Using the material below, return exactly the lines between the one holding "grey 1x2 slope" and the one holding "yellow 2x2 round", inclusive, and no others.

[Start of Attachment]

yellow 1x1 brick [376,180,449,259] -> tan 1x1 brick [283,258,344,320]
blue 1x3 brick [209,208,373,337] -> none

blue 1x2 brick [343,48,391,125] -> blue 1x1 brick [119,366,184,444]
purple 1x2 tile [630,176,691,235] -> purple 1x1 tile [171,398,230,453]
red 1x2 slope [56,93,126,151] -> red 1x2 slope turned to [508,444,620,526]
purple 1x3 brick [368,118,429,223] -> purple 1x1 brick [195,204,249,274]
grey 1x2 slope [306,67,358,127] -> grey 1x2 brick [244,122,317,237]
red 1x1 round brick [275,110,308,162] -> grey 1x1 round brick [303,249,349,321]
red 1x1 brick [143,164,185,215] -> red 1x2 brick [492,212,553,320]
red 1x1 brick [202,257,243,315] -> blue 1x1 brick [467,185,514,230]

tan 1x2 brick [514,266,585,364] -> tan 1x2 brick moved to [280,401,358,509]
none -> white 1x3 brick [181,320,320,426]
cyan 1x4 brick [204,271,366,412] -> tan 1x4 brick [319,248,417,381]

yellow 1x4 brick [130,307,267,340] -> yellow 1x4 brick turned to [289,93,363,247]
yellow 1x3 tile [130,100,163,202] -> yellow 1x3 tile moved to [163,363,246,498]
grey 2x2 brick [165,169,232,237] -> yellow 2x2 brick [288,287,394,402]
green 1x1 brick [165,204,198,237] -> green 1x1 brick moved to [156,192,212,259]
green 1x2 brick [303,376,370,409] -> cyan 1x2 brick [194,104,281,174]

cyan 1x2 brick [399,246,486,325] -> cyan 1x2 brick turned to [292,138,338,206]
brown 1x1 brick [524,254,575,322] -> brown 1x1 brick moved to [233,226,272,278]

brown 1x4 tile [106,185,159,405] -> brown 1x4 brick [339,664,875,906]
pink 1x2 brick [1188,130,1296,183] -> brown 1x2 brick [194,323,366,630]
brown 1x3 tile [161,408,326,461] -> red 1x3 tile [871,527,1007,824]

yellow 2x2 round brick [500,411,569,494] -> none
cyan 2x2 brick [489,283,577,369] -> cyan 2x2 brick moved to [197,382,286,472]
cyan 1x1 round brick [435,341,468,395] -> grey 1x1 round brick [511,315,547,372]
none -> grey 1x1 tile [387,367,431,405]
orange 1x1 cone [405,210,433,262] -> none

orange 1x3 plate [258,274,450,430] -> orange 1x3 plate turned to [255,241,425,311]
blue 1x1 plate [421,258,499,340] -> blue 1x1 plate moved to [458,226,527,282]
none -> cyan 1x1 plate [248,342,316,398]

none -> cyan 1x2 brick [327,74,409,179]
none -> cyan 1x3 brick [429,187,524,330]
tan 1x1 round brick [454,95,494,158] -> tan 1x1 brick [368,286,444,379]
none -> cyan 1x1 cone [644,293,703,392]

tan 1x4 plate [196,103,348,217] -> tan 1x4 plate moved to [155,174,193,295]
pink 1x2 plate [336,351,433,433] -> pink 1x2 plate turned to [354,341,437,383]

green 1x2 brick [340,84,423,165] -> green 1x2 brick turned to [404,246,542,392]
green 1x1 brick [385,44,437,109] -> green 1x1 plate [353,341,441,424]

[End of Attachment]

- _Finished exercise_
grey 1x2 slope [306,67,358,127] -> grey 1x2 brick [244,122,317,237]
red 1x1 round brick [275,110,308,162] -> grey 1x1 round brick [303,249,349,321]
red 1x1 brick [143,164,185,215] -> red 1x2 brick [492,212,553,320]
red 1x1 brick [202,257,243,315] -> blue 1x1 brick [467,185,514,230]

tan 1x2 brick [514,266,585,364] -> tan 1x2 brick moved to [280,401,358,509]
none -> white 1x3 brick [181,320,320,426]
cyan 1x4 brick [204,271,366,412] -> tan 1x4 brick [319,248,417,381]

yellow 1x4 brick [130,307,267,340] -> yellow 1x4 brick turned to [289,93,363,247]
yellow 1x3 tile [130,100,163,202] -> yellow 1x3 tile moved to [163,363,246,498]
grey 2x2 brick [165,169,232,237] -> yellow 2x2 brick [288,287,394,402]
green 1x1 brick [165,204,198,237] -> green 1x1 brick moved to [156,192,212,259]
green 1x2 brick [303,376,370,409] -> cyan 1x2 brick [194,104,281,174]

cyan 1x2 brick [399,246,486,325] -> cyan 1x2 brick turned to [292,138,338,206]
brown 1x1 brick [524,254,575,322] -> brown 1x1 brick moved to [233,226,272,278]

brown 1x4 tile [106,185,159,405] -> brown 1x4 brick [339,664,875,906]
pink 1x2 brick [1188,130,1296,183] -> brown 1x2 brick [194,323,366,630]
brown 1x3 tile [161,408,326,461] -> red 1x3 tile [871,527,1007,824]

yellow 2x2 round brick [500,411,569,494] -> none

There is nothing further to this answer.